Revision tracking records
────────────────

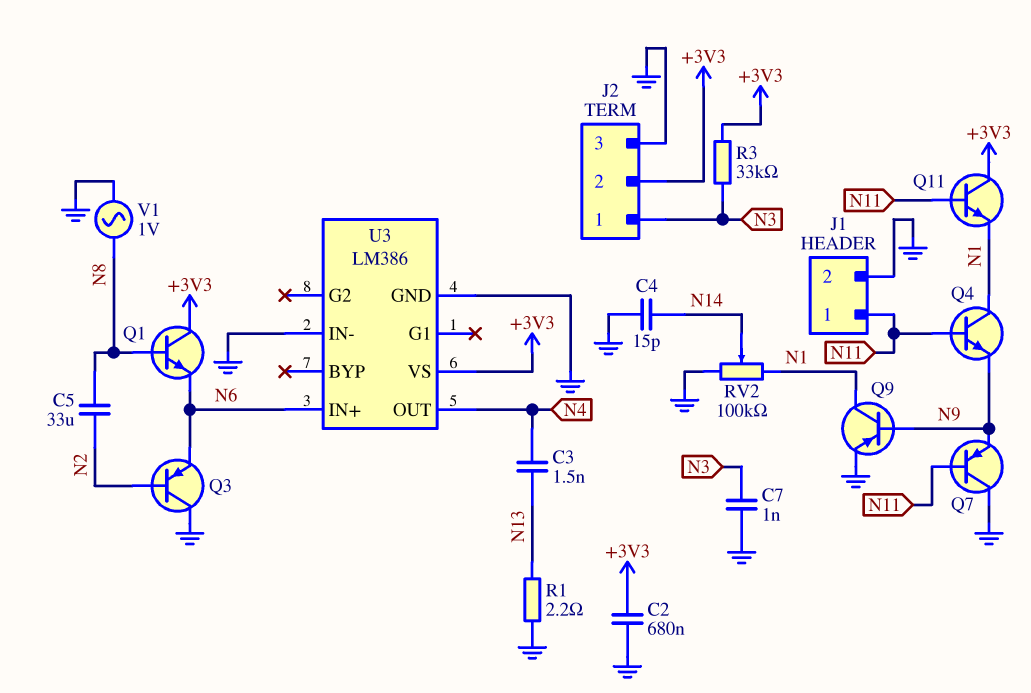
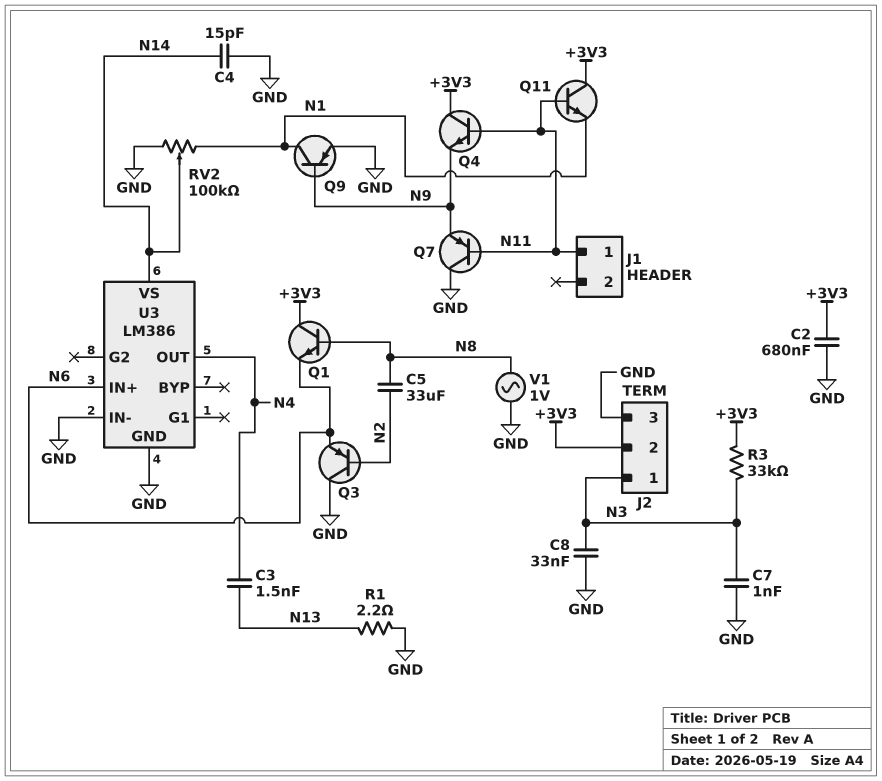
C8: none -> 33nF (GND, N3)
J1 pin 2: GND -> none
Q4: NPN (B N11, C N1, E N9) -> NPN (B N11, C +3V3, E N9)
U3 pin VS: +3V3 -> N14

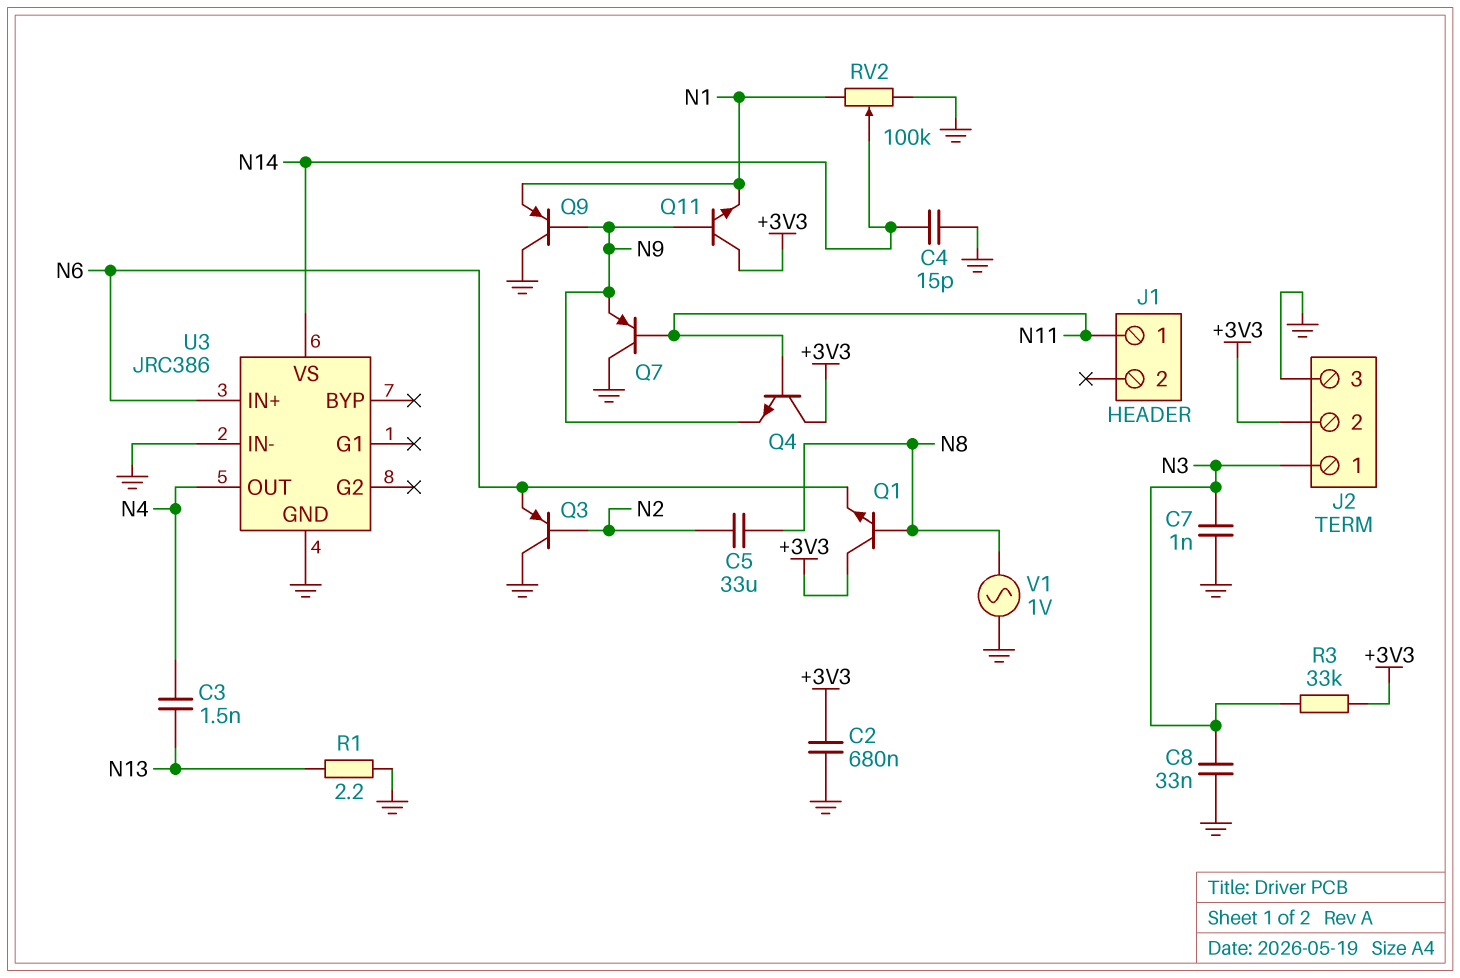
Q9: PNP (B N9, C N1, E GND) -> PNP (B N9, C GND, E N1)
Q11: NPN (B N11, C +3V3, E N1) -> NPN (B N9, C +3V3, E N1)
U3: LM386 -> JRC386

────────────────

■ WHAT THE TASK REQUIRES
Without any pictures, reproduce exactly the lines from the line that contains "J1 pin 2: GND -> none" to the end of the entries above, both ends included.

■ REPLY TO THE EXERCISE
J1 pin 2: GND -> none
Q4: NPN (B N11, C N1, E N9) -> NPN (B N11, C +3V3, E N9)
U3 pin VS: +3V3 -> N14

Q9: PNP (B N9, C N1, E GND) -> PNP (B N9, C GND, E N1)
Q11: NPN (B N11, C +3V3, E N1) -> NPN (B N9, C +3V3, E N1)
U3: LM386 -> JRC386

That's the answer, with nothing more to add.